→ Data items
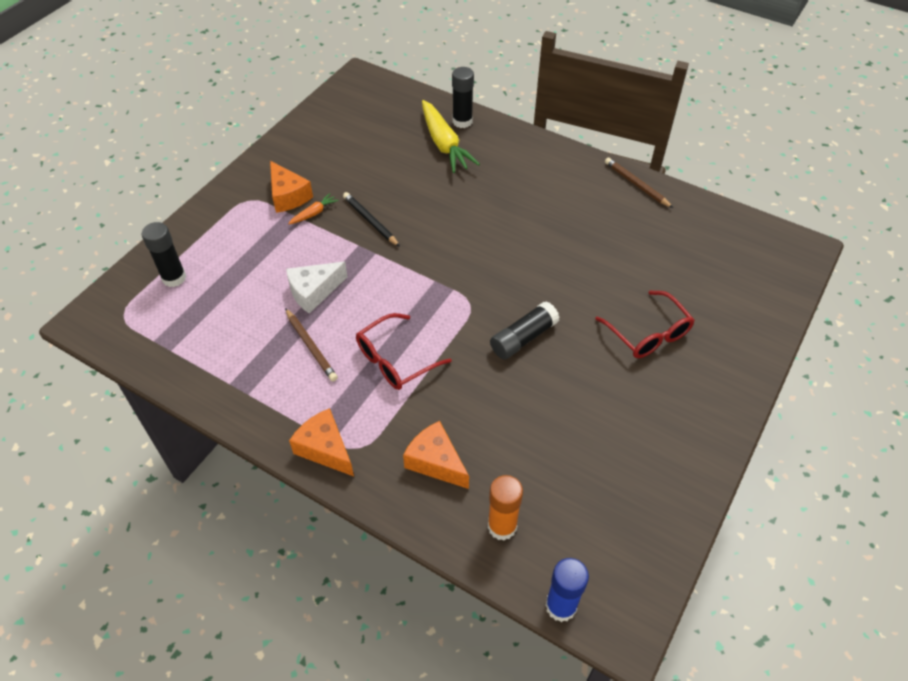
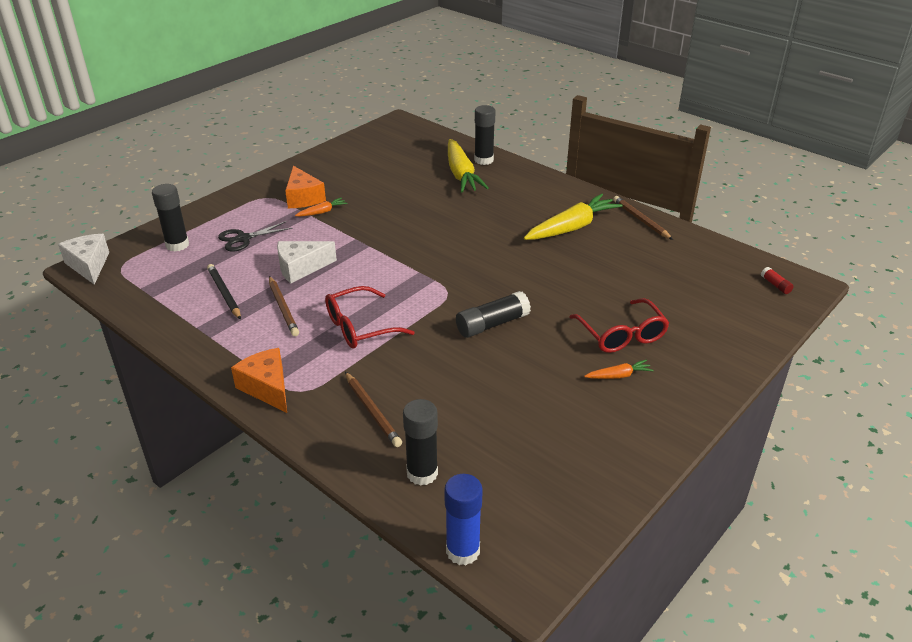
camera: 10 degrees right, 15 degrees down
(87, 318) = (89, 265): none -> white cheese
(242, 260) = (243, 239): none -> black scissors
(370, 221) = (373, 222): black pencil -> black pencil (224, 293)
(435, 462) = (372, 411): orange cheese -> brown pencil
(502, 526) = (422, 473): orange glue stick -> black glue stick
(571, 203) = (572, 227): none -> yellow carrot
(656, 383) = (618, 376): none -> orange carrot
(778, 252) = (775, 285): none -> red glue stick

→ PROMPT
All that is needed is an exact copy of the entries above, minus the pictures.

→ SOLVED PROBLEM
camera: 10 degrees right, 15 degrees down
(87, 318) = (89, 265): none -> white cheese
(242, 260) = (243, 239): none -> black scissors
(370, 221) = (373, 222): black pencil -> black pencil (224, 293)
(435, 462) = (372, 411): orange cheese -> brown pencil
(502, 526) = (422, 473): orange glue stick -> black glue stick
(571, 203) = (572, 227): none -> yellow carrot
(656, 383) = (618, 376): none -> orange carrot
(778, 252) = (775, 285): none -> red glue stick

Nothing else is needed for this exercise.